Source data –
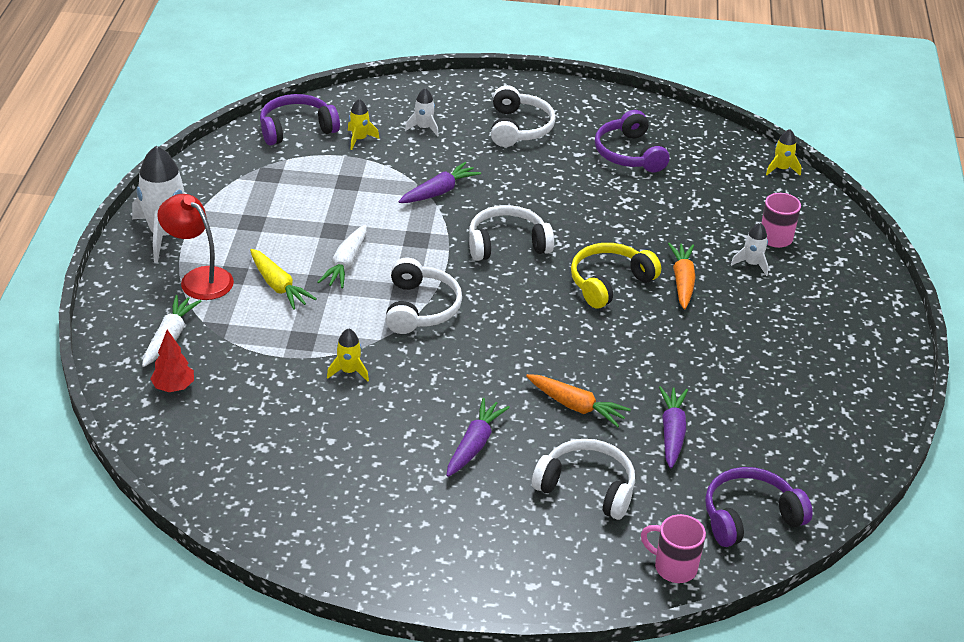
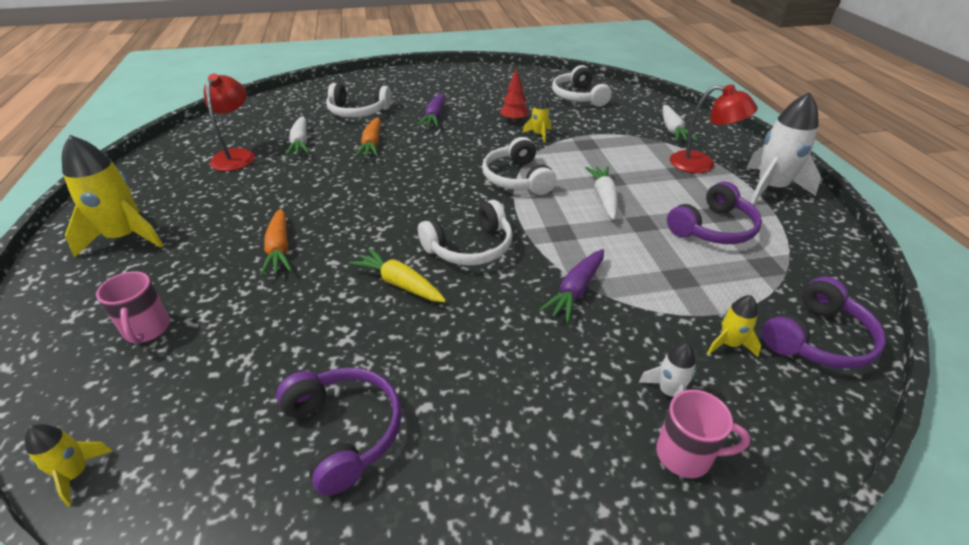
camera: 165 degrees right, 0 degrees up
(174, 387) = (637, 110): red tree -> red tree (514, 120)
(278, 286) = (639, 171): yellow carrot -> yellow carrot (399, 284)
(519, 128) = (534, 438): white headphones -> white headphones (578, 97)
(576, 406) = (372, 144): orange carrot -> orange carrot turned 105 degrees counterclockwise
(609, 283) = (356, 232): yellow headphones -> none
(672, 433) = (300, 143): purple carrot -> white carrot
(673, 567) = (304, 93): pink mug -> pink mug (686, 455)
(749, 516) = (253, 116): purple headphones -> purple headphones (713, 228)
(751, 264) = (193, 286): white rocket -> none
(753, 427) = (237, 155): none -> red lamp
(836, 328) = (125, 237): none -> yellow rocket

EXERCISE –
Full copy, no pictures: write out each line of the data exactly as it stands.

TASK ANSWER –
camera: 165 degrees right, 0 degrees up
(174, 387) = (637, 110): red tree -> red tree (514, 120)
(278, 286) = (639, 171): yellow carrot -> yellow carrot (399, 284)
(519, 128) = (534, 438): white headphones -> white headphones (578, 97)
(576, 406) = (372, 144): orange carrot -> orange carrot turned 105 degrees counterclockwise
(609, 283) = (356, 232): yellow headphones -> none
(672, 433) = (300, 143): purple carrot -> white carrot
(673, 567) = (304, 93): pink mug -> pink mug (686, 455)
(749, 516) = (253, 116): purple headphones -> purple headphones (713, 228)
(751, 264) = (193, 286): white rocket -> none
(753, 427) = (237, 155): none -> red lamp
(836, 328) = (125, 237): none -> yellow rocket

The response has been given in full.